Directions:
Everything from the line holding "(450, 469) = (571, 237): green" through the last line of the listing needs to be repeated exactly, with no other lines.
· · ·
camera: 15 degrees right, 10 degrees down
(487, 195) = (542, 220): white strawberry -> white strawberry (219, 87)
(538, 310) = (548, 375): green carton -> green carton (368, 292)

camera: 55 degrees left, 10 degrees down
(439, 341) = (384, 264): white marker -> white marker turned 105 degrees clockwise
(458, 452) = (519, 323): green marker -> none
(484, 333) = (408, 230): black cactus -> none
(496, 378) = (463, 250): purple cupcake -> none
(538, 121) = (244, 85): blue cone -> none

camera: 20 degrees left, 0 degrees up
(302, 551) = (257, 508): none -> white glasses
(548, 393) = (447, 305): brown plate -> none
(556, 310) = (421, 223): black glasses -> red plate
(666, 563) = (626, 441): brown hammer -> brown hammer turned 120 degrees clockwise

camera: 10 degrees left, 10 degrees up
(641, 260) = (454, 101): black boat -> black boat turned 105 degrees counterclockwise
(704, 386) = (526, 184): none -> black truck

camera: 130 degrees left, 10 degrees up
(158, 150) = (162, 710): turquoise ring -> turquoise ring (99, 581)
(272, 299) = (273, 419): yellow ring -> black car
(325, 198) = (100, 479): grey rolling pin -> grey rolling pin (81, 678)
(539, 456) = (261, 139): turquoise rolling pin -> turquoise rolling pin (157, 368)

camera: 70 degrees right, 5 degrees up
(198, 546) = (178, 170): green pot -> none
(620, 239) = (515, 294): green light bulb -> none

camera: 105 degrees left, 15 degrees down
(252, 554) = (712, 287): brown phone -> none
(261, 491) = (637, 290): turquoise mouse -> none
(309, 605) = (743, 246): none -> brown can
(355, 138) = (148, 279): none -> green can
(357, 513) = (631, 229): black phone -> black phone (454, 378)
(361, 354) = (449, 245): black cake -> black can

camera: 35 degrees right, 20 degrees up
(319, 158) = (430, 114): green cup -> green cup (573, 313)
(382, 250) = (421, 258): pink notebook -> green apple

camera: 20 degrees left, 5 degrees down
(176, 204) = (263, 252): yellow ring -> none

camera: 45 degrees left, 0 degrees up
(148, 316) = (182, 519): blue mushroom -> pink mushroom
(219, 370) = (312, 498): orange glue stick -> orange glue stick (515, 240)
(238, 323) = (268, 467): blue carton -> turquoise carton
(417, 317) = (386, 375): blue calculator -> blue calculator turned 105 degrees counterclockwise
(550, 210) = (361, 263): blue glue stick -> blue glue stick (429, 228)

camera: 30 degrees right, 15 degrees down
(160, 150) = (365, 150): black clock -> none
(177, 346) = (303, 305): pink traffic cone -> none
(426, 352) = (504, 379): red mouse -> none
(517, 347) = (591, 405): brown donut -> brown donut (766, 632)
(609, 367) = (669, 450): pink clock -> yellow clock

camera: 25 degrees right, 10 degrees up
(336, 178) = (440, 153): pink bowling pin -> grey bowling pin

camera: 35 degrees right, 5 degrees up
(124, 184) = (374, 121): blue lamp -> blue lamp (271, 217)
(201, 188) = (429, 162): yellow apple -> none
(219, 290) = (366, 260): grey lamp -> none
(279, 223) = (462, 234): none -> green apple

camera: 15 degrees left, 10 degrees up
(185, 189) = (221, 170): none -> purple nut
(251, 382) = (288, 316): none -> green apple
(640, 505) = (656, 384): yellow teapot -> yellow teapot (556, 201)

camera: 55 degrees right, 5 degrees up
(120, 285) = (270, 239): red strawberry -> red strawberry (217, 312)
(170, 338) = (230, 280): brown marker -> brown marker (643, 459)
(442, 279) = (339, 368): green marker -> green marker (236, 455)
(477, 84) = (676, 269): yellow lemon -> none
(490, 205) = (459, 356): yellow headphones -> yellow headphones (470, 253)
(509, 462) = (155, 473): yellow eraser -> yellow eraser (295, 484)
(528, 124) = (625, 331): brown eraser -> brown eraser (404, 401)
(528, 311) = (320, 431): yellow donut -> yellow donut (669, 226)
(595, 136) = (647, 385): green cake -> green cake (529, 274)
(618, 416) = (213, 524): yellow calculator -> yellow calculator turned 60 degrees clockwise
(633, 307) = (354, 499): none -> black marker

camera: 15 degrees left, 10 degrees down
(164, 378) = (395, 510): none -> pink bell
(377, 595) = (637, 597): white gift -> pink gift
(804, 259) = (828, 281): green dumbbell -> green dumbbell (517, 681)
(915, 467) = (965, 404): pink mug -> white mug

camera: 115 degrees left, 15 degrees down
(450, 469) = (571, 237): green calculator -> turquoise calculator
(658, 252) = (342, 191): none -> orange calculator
· · ·
Finished exercise:
(450, 469) = (571, 237): green calculator -> turquoise calculator
(658, 252) = (342, 191): none -> orange calculator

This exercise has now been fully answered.